-- Exercise objective --
From the first line to the last, output the records exactly and drop any images.

*** Raw data Section Begins ***

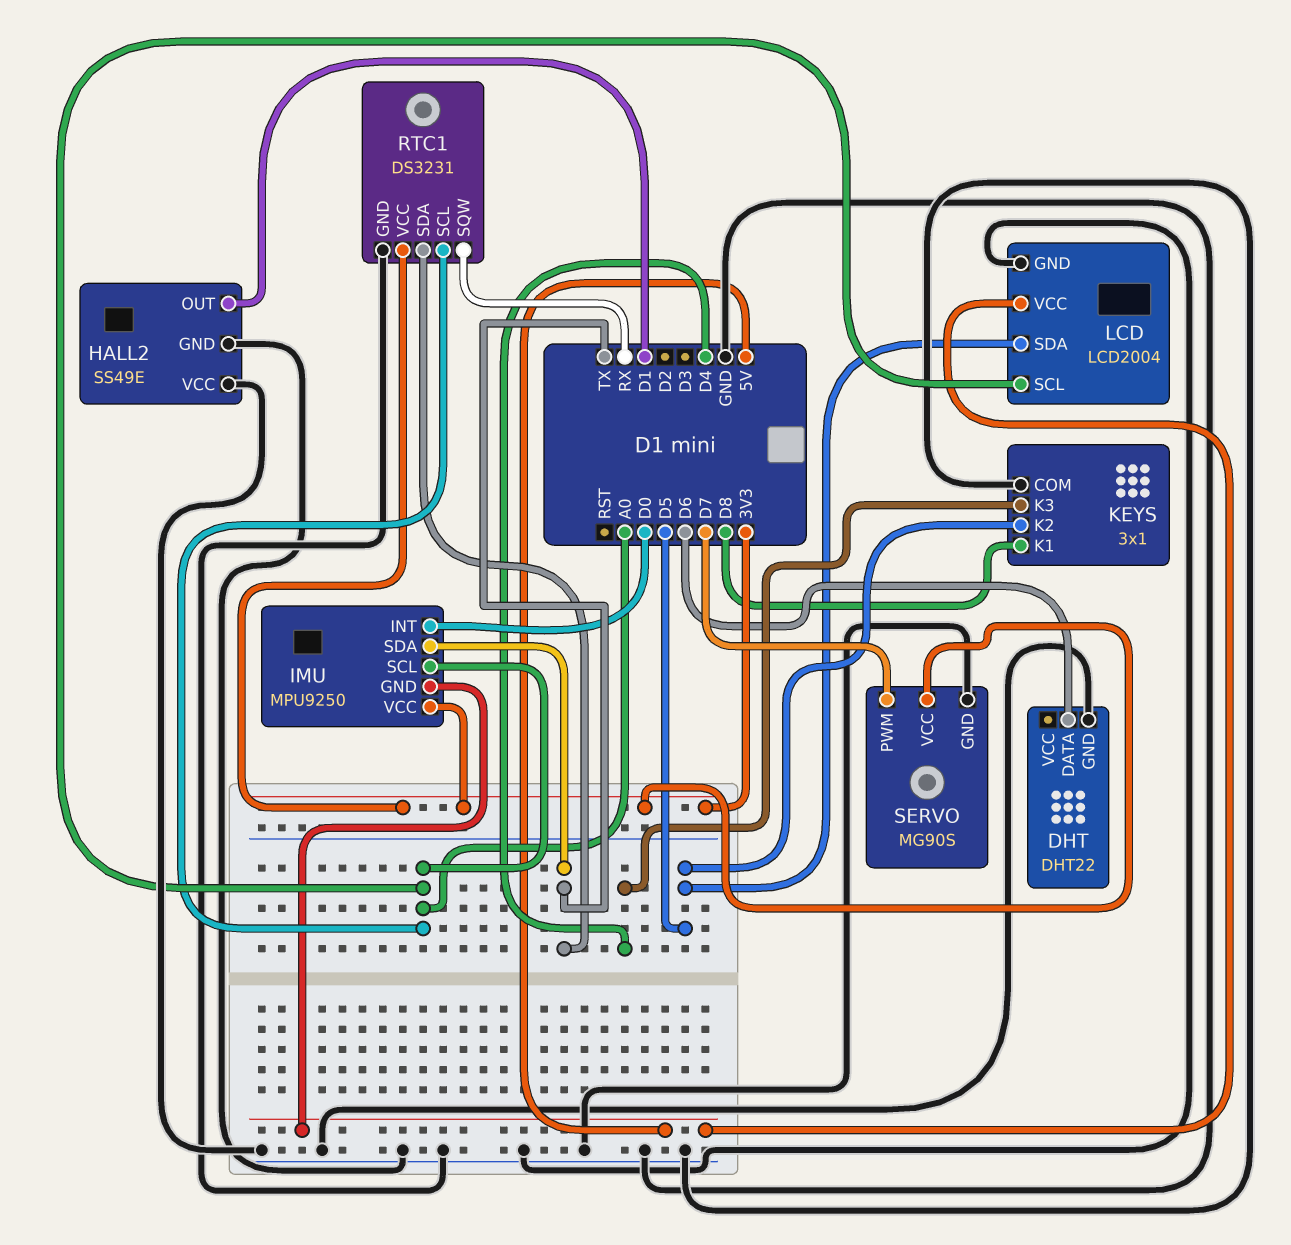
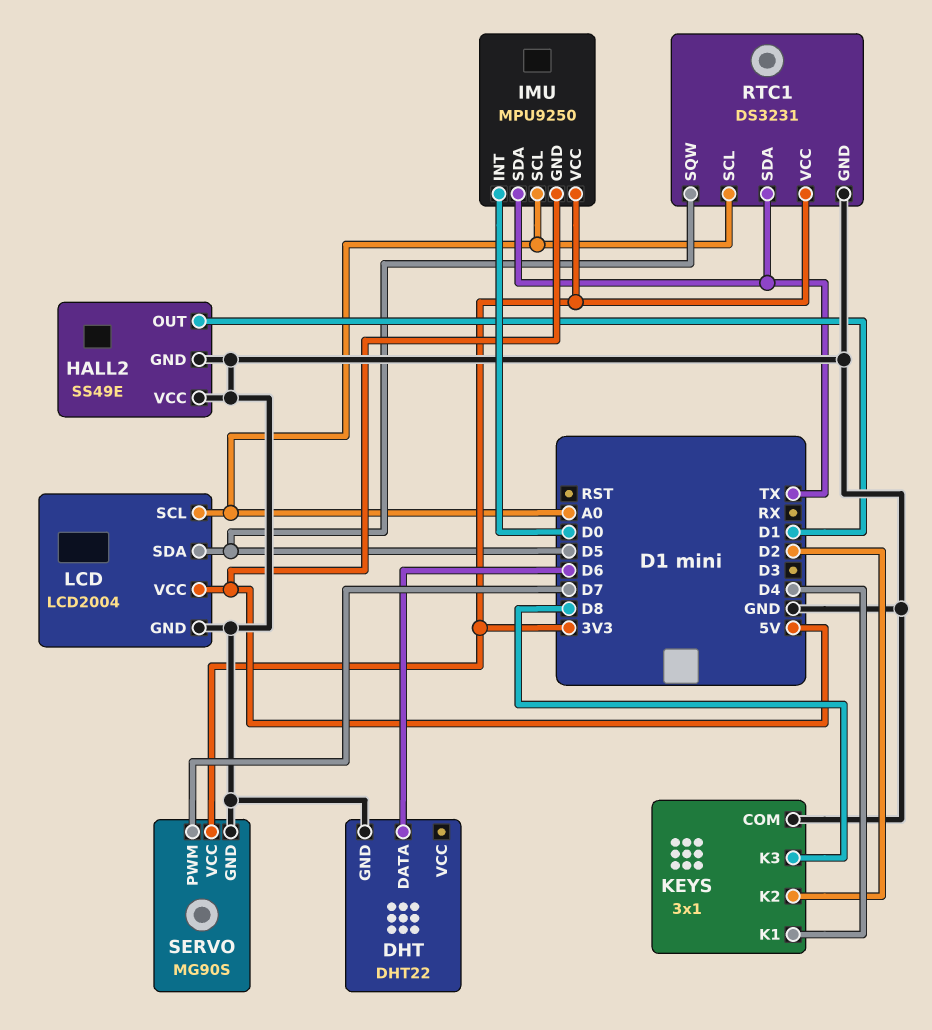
KEYS pin K1: D8 -> D4
KEYS pin K2: D5 -> D2
KEYS pin K3: D4 -> D8
RTC1 pin SQW: RX -> D5

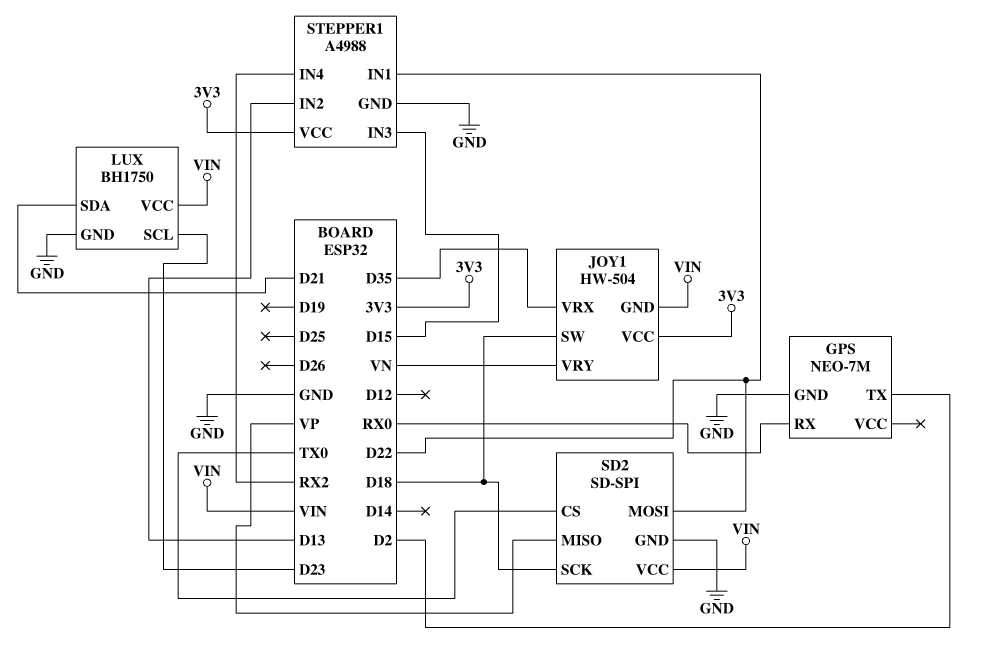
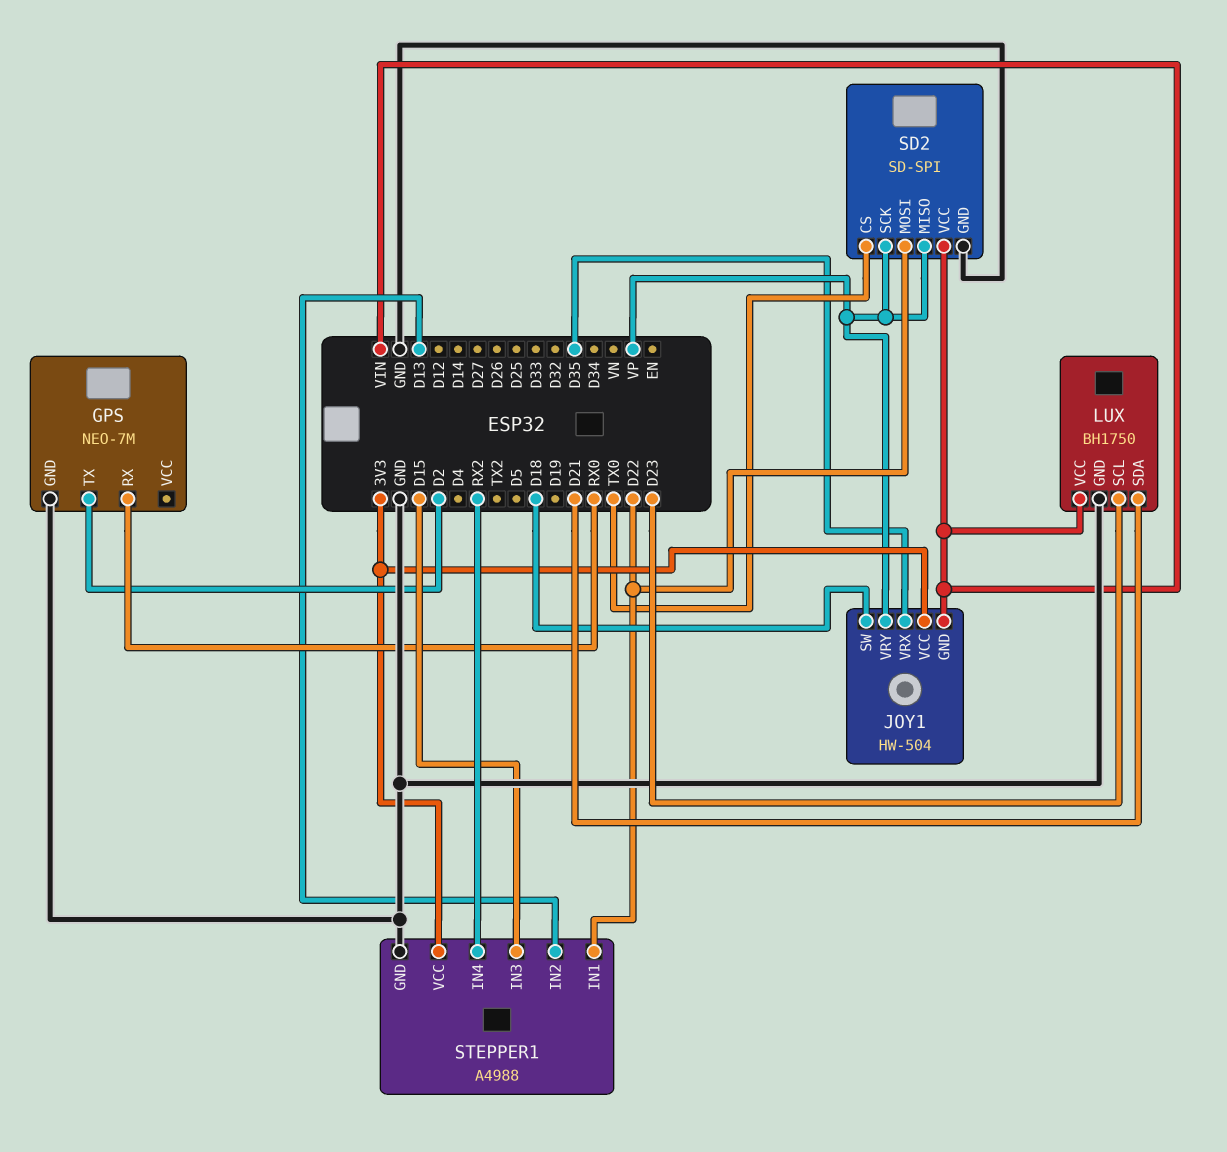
JOY1 pin VRY: VN -> VP
SD2 pin SCK: D18 -> VP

*** Raw data Section Ends ***

-- Answer --
KEYS pin K1: D8 -> D4
KEYS pin K2: D5 -> D2
KEYS pin K3: D4 -> D8
RTC1 pin SQW: RX -> D5

JOY1 pin VRY: VN -> VP
SD2 pin SCK: D18 -> VP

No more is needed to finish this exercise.